**Element lookup records**
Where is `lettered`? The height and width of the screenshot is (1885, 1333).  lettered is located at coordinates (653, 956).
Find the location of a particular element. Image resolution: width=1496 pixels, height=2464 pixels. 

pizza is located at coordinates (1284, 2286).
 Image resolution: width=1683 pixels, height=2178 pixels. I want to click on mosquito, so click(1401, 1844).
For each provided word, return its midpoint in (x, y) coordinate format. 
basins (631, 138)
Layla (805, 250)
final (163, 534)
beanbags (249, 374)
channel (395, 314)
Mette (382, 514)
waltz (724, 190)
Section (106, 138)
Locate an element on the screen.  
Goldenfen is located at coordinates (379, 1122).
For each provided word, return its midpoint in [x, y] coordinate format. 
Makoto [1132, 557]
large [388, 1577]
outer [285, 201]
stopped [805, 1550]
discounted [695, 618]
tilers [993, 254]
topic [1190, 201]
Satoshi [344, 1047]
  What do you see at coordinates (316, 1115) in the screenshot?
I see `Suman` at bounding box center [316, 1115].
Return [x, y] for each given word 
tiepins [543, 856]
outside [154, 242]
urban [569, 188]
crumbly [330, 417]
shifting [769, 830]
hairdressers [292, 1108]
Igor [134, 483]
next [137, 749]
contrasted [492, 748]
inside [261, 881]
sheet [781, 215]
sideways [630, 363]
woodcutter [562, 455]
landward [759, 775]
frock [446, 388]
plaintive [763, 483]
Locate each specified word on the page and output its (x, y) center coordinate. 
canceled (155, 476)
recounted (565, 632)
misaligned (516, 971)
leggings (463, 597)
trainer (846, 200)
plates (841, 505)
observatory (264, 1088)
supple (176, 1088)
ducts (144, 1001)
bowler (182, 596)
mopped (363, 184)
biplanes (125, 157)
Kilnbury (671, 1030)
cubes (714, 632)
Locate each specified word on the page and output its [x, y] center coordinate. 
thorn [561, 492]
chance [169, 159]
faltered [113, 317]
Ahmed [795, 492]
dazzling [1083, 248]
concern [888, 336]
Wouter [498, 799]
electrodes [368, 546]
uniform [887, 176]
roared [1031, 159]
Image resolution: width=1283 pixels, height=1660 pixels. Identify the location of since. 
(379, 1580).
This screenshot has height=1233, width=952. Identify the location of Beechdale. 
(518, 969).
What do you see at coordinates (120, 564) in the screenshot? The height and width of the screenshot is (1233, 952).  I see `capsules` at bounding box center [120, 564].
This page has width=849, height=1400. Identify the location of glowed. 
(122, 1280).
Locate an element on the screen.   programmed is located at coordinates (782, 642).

**Aim of the task**
Please rewrite all the records above, putting "Find the position of" wherever "Identify the location of" appears and keeping everything else the same.

**Finished answer**
Where is `lettered`? The height and width of the screenshot is (1885, 1333).  lettered is located at coordinates (653, 956).
Find the location of a particular element. Image resolution: width=1496 pixels, height=2464 pixels. 

pizza is located at coordinates (1284, 2286).
 Image resolution: width=1683 pixels, height=2178 pixels. I want to click on mosquito, so click(1401, 1844).
For each provided word, return its midpoint in (x, y) coordinate format. 
basins (631, 138)
Layla (805, 250)
final (163, 534)
beanbags (249, 374)
channel (395, 314)
Mette (382, 514)
waltz (724, 190)
Section (106, 138)
Locate an element on the screen.  
Goldenfen is located at coordinates (379, 1122).
For each provided word, return its midpoint in [x, y] coordinate format. 
Makoto [1132, 557]
large [388, 1577]
outer [285, 201]
stopped [805, 1550]
discounted [695, 618]
tilers [993, 254]
topic [1190, 201]
Satoshi [344, 1047]
  What do you see at coordinates (316, 1115) in the screenshot?
I see `Suman` at bounding box center [316, 1115].
Return [x, y] for each given word 
tiepins [543, 856]
outside [154, 242]
urban [569, 188]
crumbly [330, 417]
shifting [769, 830]
hairdressers [292, 1108]
Igor [134, 483]
next [137, 749]
contrasted [492, 748]
inside [261, 881]
sheet [781, 215]
sideways [630, 363]
woodcutter [562, 455]
landward [759, 775]
frock [446, 388]
plaintive [763, 483]
Locate each specified word on the page and output its (x, y) center coordinate. 
canceled (155, 476)
recounted (565, 632)
misaligned (516, 971)
leggings (463, 597)
trainer (846, 200)
plates (841, 505)
observatory (264, 1088)
supple (176, 1088)
ducts (144, 1001)
bowler (182, 596)
mopped (363, 184)
biplanes (125, 157)
Kilnbury (671, 1030)
cubes (714, 632)
Locate each specified word on the page and output its [x, y] center coordinate. 
thorn [561, 492]
chance [169, 159]
faltered [113, 317]
Ahmed [795, 492]
dazzling [1083, 248]
concern [888, 336]
Wouter [498, 799]
electrodes [368, 546]
uniform [887, 176]
roared [1031, 159]
Image resolution: width=1283 pixels, height=1660 pixels. Find the position of since. 
(379, 1580).
This screenshot has height=1233, width=952. Find the position of Beechdale. 
(518, 969).
What do you see at coordinates (120, 564) in the screenshot? The height and width of the screenshot is (1233, 952).  I see `capsules` at bounding box center [120, 564].
This page has width=849, height=1400. Find the position of glowed. 
(122, 1280).
Locate an element on the screen.   programmed is located at coordinates (782, 642).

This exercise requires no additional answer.